DIRECTIONS FOR THIS TASK:
Every word of the listing should be reproduced without alteration.

[DATA IN THIS EXERCISE — start]

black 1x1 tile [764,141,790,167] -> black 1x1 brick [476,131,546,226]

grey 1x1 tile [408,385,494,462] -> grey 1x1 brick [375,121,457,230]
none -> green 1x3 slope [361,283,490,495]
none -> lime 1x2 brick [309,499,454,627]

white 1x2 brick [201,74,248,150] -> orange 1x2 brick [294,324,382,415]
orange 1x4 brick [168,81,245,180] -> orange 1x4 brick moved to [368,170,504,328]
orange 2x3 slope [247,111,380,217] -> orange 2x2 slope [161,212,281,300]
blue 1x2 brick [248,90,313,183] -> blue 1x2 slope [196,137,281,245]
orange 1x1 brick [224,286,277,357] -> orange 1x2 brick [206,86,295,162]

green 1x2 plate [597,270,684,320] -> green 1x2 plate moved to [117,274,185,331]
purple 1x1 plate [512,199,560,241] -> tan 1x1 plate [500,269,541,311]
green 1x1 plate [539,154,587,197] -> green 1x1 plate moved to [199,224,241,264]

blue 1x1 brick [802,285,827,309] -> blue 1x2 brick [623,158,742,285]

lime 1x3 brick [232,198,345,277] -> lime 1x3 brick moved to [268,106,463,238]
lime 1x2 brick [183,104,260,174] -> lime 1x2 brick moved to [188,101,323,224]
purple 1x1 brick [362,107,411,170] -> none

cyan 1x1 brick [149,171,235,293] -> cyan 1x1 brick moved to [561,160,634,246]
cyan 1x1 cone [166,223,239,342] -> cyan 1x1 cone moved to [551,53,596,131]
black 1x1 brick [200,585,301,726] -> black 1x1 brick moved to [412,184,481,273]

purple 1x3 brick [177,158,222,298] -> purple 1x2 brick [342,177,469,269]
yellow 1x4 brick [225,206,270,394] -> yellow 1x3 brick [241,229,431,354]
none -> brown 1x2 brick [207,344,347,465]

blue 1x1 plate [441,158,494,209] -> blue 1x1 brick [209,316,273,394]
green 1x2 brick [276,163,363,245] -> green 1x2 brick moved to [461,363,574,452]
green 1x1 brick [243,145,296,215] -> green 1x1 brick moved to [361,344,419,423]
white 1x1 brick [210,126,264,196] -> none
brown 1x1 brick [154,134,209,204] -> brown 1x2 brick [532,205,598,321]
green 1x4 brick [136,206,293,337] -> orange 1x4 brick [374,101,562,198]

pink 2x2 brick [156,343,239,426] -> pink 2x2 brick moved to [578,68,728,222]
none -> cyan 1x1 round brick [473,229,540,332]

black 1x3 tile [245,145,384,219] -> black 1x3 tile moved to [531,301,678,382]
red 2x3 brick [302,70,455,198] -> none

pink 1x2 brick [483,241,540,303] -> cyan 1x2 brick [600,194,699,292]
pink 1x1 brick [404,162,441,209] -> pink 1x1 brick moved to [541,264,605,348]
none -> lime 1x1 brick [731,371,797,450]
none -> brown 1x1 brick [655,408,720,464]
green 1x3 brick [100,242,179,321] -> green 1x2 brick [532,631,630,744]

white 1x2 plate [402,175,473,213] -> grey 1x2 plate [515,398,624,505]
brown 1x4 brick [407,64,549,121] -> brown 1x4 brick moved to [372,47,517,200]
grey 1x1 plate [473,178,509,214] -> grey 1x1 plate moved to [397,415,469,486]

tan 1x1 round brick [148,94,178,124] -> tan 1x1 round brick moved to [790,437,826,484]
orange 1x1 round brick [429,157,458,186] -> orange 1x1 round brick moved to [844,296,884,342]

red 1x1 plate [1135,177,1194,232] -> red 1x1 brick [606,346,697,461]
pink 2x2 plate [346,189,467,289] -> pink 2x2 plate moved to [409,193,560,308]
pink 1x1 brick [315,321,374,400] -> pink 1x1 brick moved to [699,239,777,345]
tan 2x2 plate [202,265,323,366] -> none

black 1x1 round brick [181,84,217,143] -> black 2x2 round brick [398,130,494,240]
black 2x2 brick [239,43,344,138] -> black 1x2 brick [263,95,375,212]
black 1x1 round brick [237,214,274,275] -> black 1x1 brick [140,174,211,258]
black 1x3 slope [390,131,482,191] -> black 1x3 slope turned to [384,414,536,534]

[DATA IN THIS EXERCISE — finish]

THE ANSWER:
black 1x1 tile [764,141,790,167] -> black 1x1 brick [476,131,546,226]

grey 1x1 tile [408,385,494,462] -> grey 1x1 brick [375,121,457,230]
none -> green 1x3 slope [361,283,490,495]
none -> lime 1x2 brick [309,499,454,627]

white 1x2 brick [201,74,248,150] -> orange 1x2 brick [294,324,382,415]
orange 1x4 brick [168,81,245,180] -> orange 1x4 brick moved to [368,170,504,328]
orange 2x3 slope [247,111,380,217] -> orange 2x2 slope [161,212,281,300]
blue 1x2 brick [248,90,313,183] -> blue 1x2 slope [196,137,281,245]
orange 1x1 brick [224,286,277,357] -> orange 1x2 brick [206,86,295,162]

green 1x2 plate [597,270,684,320] -> green 1x2 plate moved to [117,274,185,331]
purple 1x1 plate [512,199,560,241] -> tan 1x1 plate [500,269,541,311]
green 1x1 plate [539,154,587,197] -> green 1x1 plate moved to [199,224,241,264]

blue 1x1 brick [802,285,827,309] -> blue 1x2 brick [623,158,742,285]

lime 1x3 brick [232,198,345,277] -> lime 1x3 brick moved to [268,106,463,238]
lime 1x2 brick [183,104,260,174] -> lime 1x2 brick moved to [188,101,323,224]
purple 1x1 brick [362,107,411,170] -> none

cyan 1x1 brick [149,171,235,293] -> cyan 1x1 brick moved to [561,160,634,246]
cyan 1x1 cone [166,223,239,342] -> cyan 1x1 cone moved to [551,53,596,131]
black 1x1 brick [200,585,301,726] -> black 1x1 brick moved to [412,184,481,273]

purple 1x3 brick [177,158,222,298] -> purple 1x2 brick [342,177,469,269]
yellow 1x4 brick [225,206,270,394] -> yellow 1x3 brick [241,229,431,354]
none -> brown 1x2 brick [207,344,347,465]

blue 1x1 plate [441,158,494,209] -> blue 1x1 brick [209,316,273,394]
green 1x2 brick [276,163,363,245] -> green 1x2 brick moved to [461,363,574,452]
green 1x1 brick [243,145,296,215] -> green 1x1 brick moved to [361,344,419,423]
white 1x1 brick [210,126,264,196] -> none
brown 1x1 brick [154,134,209,204] -> brown 1x2 brick [532,205,598,321]
green 1x4 brick [136,206,293,337] -> orange 1x4 brick [374,101,562,198]

pink 2x2 brick [156,343,239,426] -> pink 2x2 brick moved to [578,68,728,222]
none -> cyan 1x1 round brick [473,229,540,332]

black 1x3 tile [245,145,384,219] -> black 1x3 tile moved to [531,301,678,382]
red 2x3 brick [302,70,455,198] -> none

pink 1x2 brick [483,241,540,303] -> cyan 1x2 brick [600,194,699,292]
pink 1x1 brick [404,162,441,209] -> pink 1x1 brick moved to [541,264,605,348]
none -> lime 1x1 brick [731,371,797,450]
none -> brown 1x1 brick [655,408,720,464]
green 1x3 brick [100,242,179,321] -> green 1x2 brick [532,631,630,744]

white 1x2 plate [402,175,473,213] -> grey 1x2 plate [515,398,624,505]
brown 1x4 brick [407,64,549,121] -> brown 1x4 brick moved to [372,47,517,200]
grey 1x1 plate [473,178,509,214] -> grey 1x1 plate moved to [397,415,469,486]

tan 1x1 round brick [148,94,178,124] -> tan 1x1 round brick moved to [790,437,826,484]
orange 1x1 round brick [429,157,458,186] -> orange 1x1 round brick moved to [844,296,884,342]

red 1x1 plate [1135,177,1194,232] -> red 1x1 brick [606,346,697,461]
pink 2x2 plate [346,189,467,289] -> pink 2x2 plate moved to [409,193,560,308]
pink 1x1 brick [315,321,374,400] -> pink 1x1 brick moved to [699,239,777,345]
tan 2x2 plate [202,265,323,366] -> none

black 1x1 round brick [181,84,217,143] -> black 2x2 round brick [398,130,494,240]
black 2x2 brick [239,43,344,138] -> black 1x2 brick [263,95,375,212]
black 1x1 round brick [237,214,274,275] -> black 1x1 brick [140,174,211,258]
black 1x3 slope [390,131,482,191] -> black 1x3 slope turned to [384,414,536,534]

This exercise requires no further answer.